_PROBLEM DETAILS_
When you reach the line with "white brick D8", transcribe it and each line after it through the last one below, exactly. Pictures stay out.

_THE DATA_
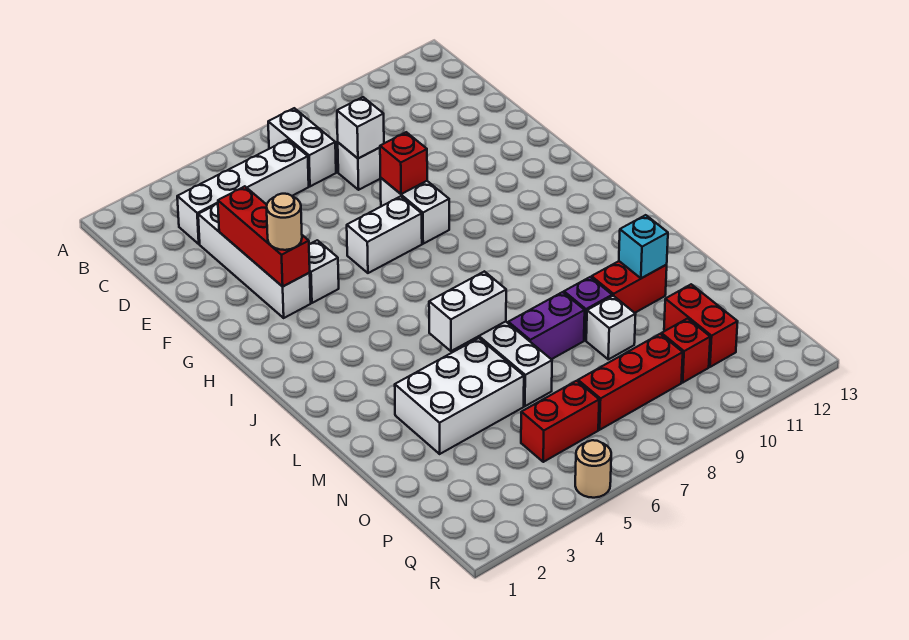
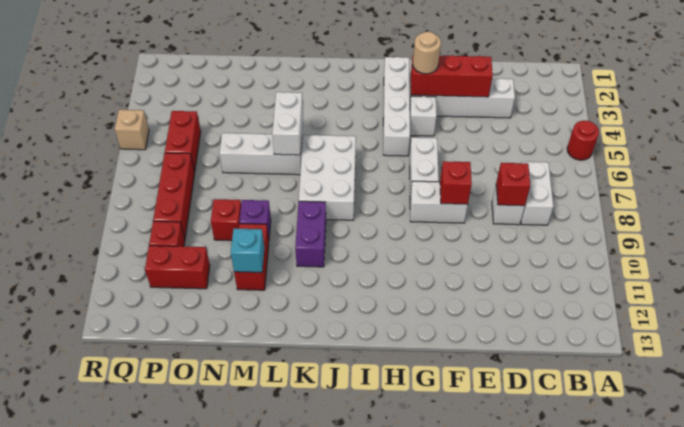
none -> red round brick A5 level 1
white brick B7:C7 level 1 -> white brick C7:C8 level 1
white brick C3:C6 level 1 -> white brick H2:H5 level 1
white brick D8 level 2 -> red brick D8 level 2
white brick M3:N5 level 1 -> white brick J6:K8 level 1
purple brick M7:M8 level 1 -> purple brick K9:K10 level 1
white brick N9 level 1 -> red brick N9 level 1
tan round brick R5 level 1 -> tan brick R5 level 1

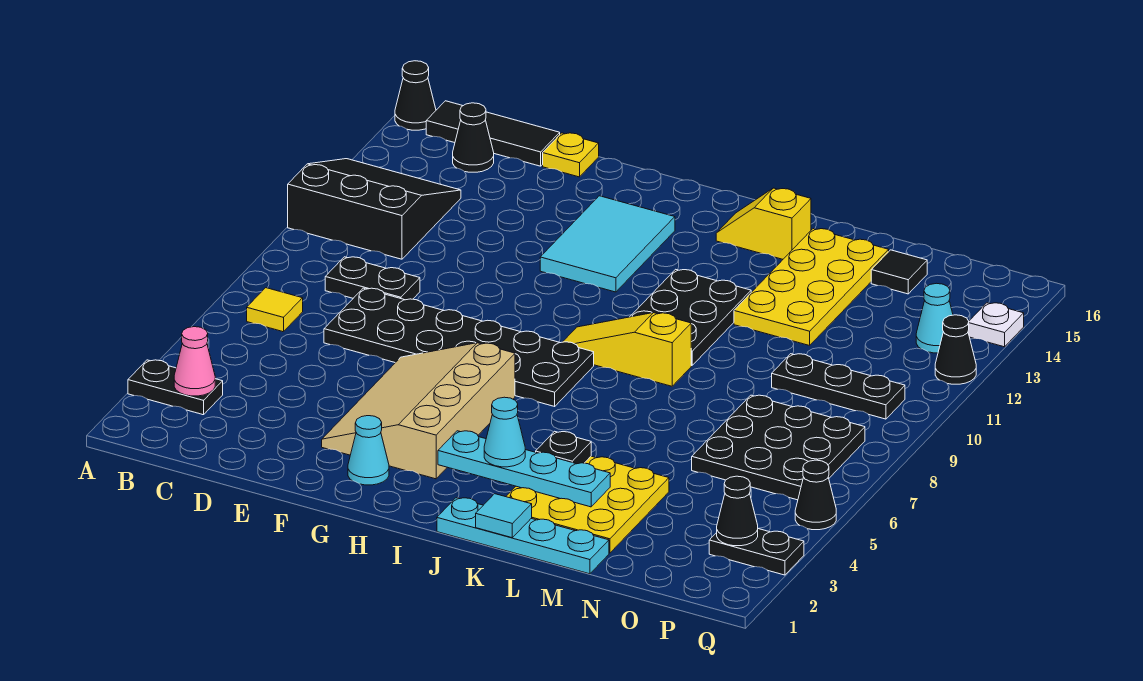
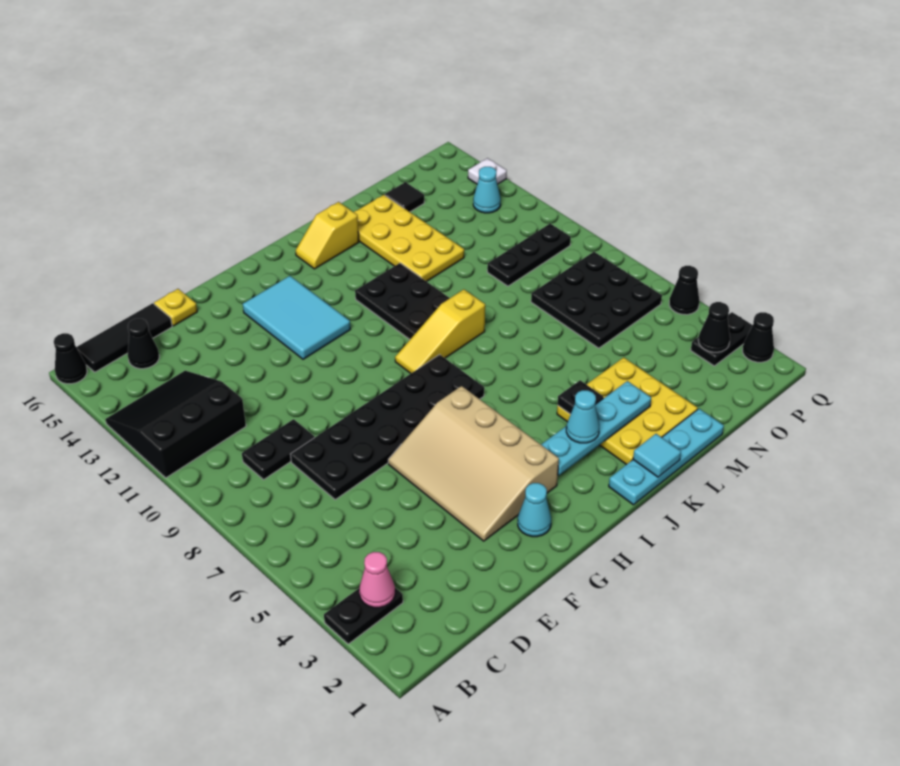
yellow tile B7 level 1 -> none
black cone Q12 level 1 -> black cone Q2 level 1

_EXERCISE RESPONSE_
white brick D8 level 2 -> red brick D8 level 2
white brick M3:N5 level 1 -> white brick J6:K8 level 1
purple brick M7:M8 level 1 -> purple brick K9:K10 level 1
white brick N9 level 1 -> red brick N9 level 1
tan round brick R5 level 1 -> tan brick R5 level 1

yellow tile B7 level 1 -> none
black cone Q12 level 1 -> black cone Q2 level 1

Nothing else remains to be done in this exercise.